▶ [WORK TASK]:
Transcribe, exactly and without pictures, the lines below from the line with "WhiteCapsule (no. 1" to the line with "PurpleCapsule (no. 2", both ends included, and no others.

Saved entries:
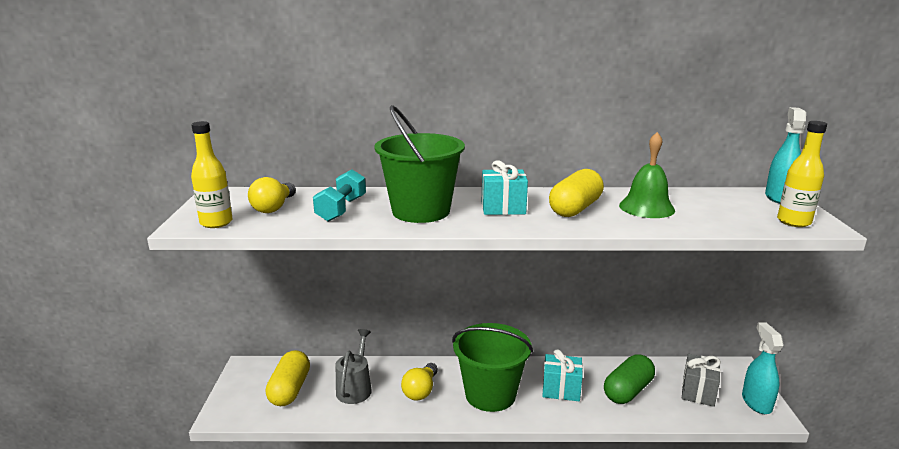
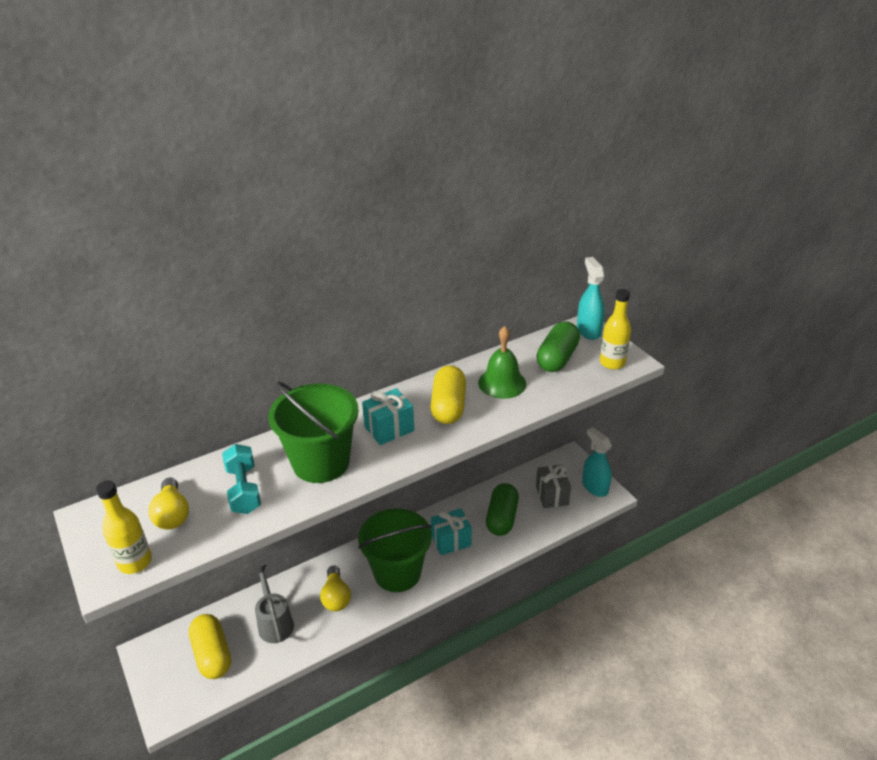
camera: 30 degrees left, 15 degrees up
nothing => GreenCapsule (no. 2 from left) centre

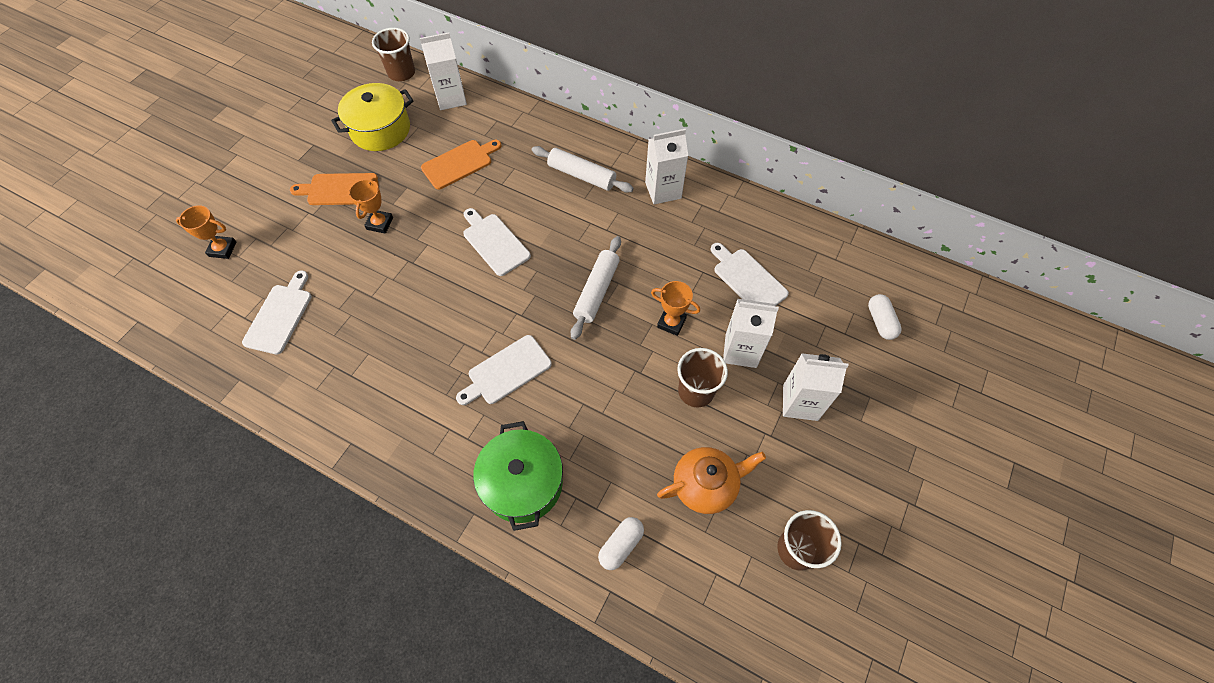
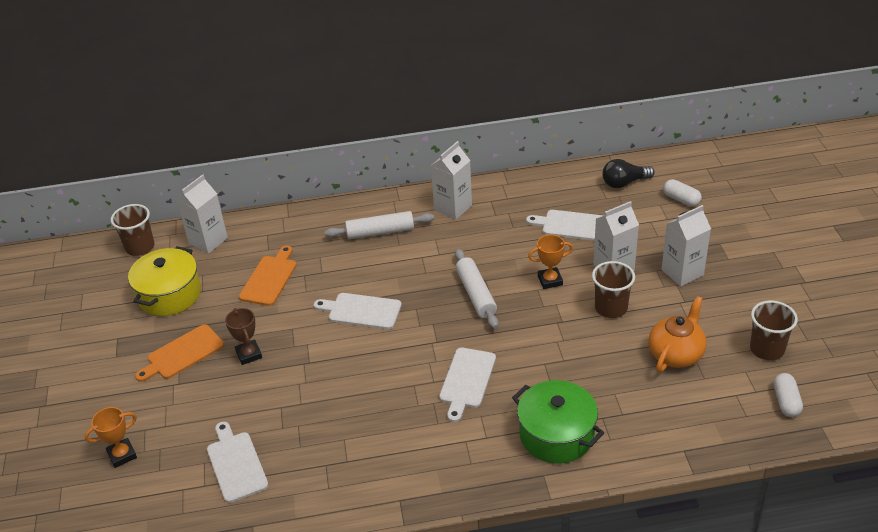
camera: 35 degrees left, 20 degrees down
OrangeTrophy (no. 2 from left) top left => BrownTrophy middle left
nothing => BlackLightBulb top right
WhiteCapsule (no. 1 from left in the first image) bottom centre => WhiteCapsule (no. 2 from left) bottom right, relocated

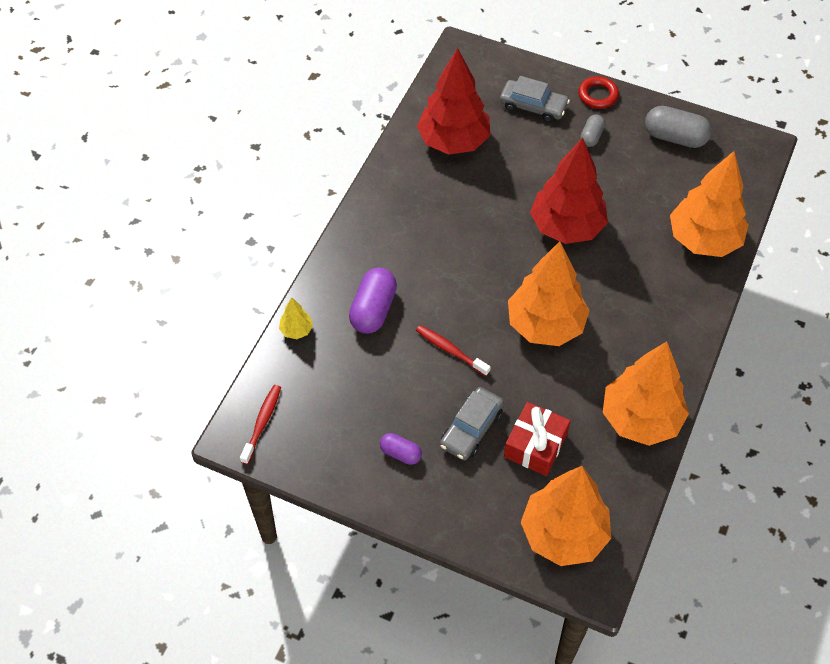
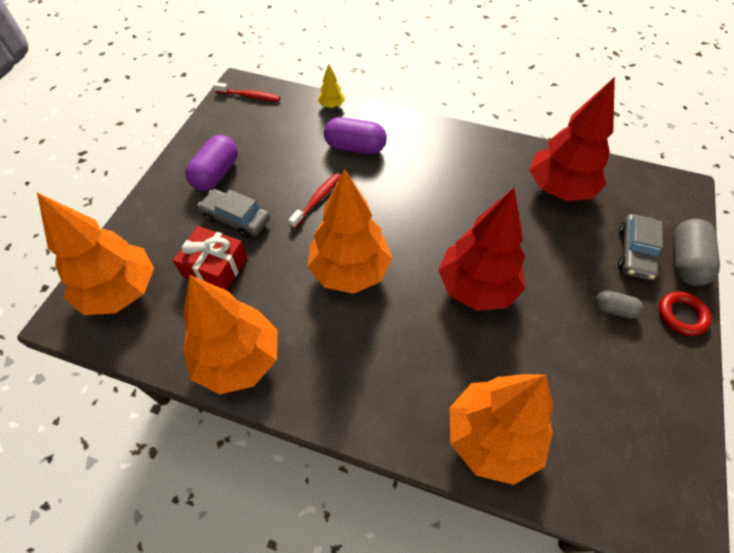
camera: 85 degrees right, 0 degrees up
PurpleCapsule (no. 2 from left in the first image) bottom centre => PurpleCapsule (no. 1 from left) top left, x1.75
GreyCapsule (no. 2 from left) top right => GreyCapsule (no. 2 from left) middle right, relocated

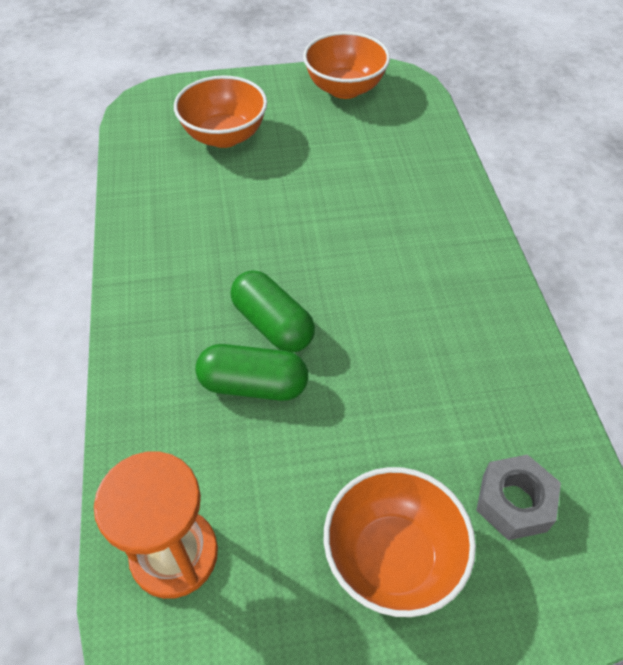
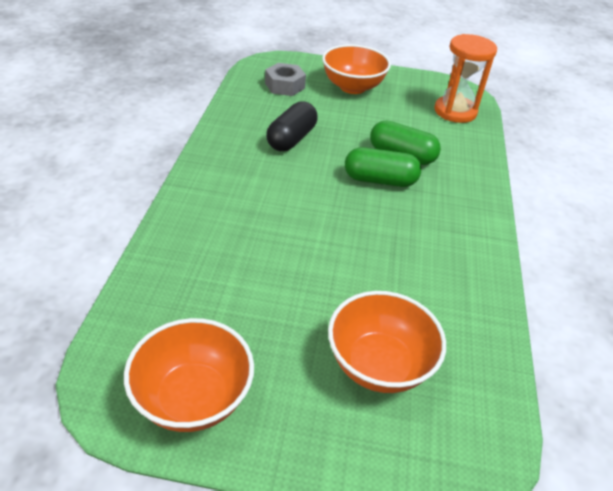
camera: 165 degrees left, 10 degrees down
nothing => BlackCapsule top centre
GreenCapsule (no. 2 from left in the first image) centre => GreenCapsule (no. 1 from left) centre, 60 degrees counterclockwise

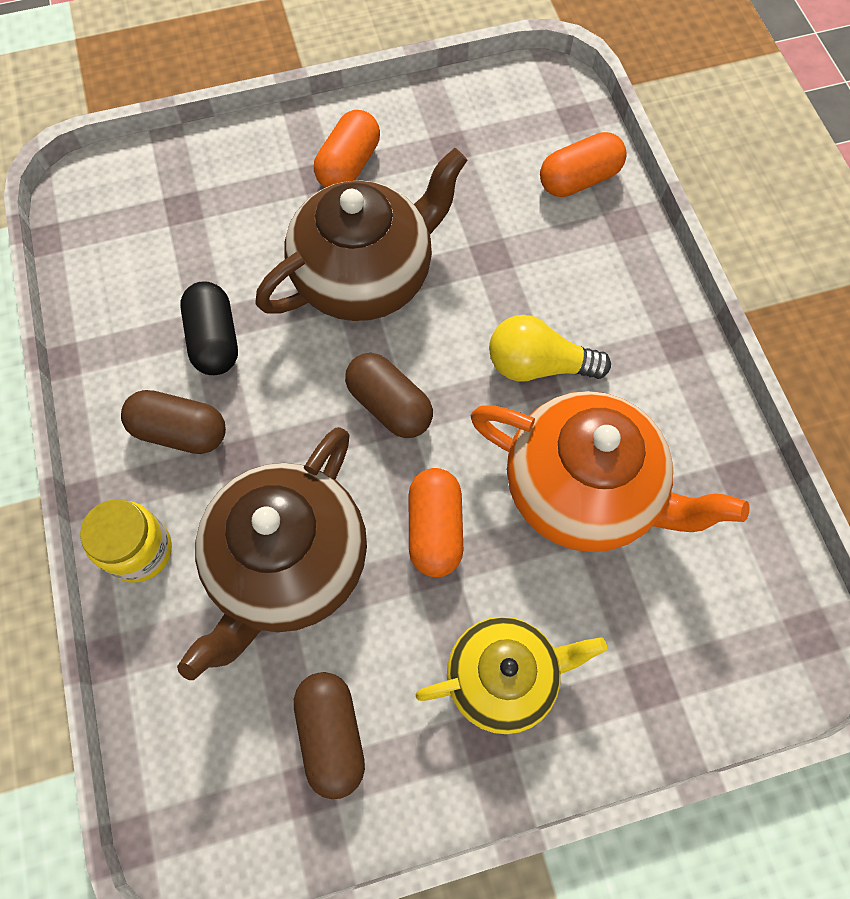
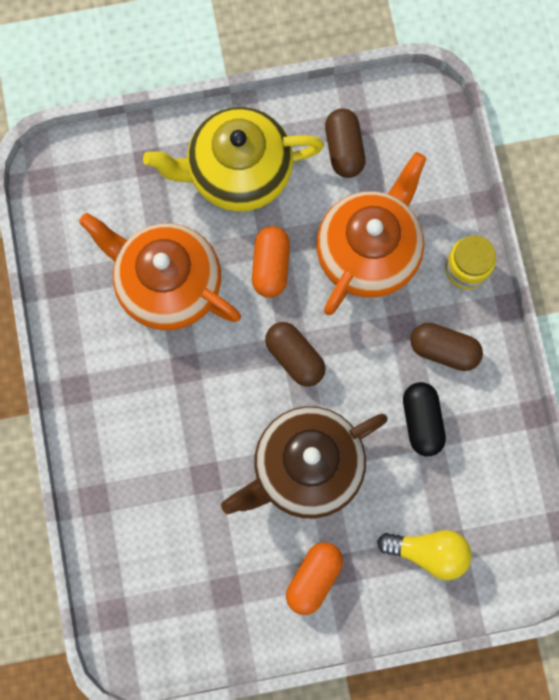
camera: 175 degrees left, 10 degrees up
YellowTeapot bottom centre => YellowTeapot top centre, x1.55
BrownTeapot (no. 1 from left) middle left => OrangeTeapot (no. 2 from left) top centre
YellowLightBulb centre => YellowLightBulb bottom right, relocated
OrangeCapsule (no. 3 from left) top right => nothing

▶ [SOLVED EXERCISE]:
WhiteCapsule (no. 1 from left in the first image) bottom centre => WhiteCapsule (no. 2 from left) bottom right, relocated

camera: 85 degrees right, 0 degrees up
PurpleCapsule (no. 2 from left in the first image) bottom centre => PurpleCapsule (no. 1 from left) top left, x1.75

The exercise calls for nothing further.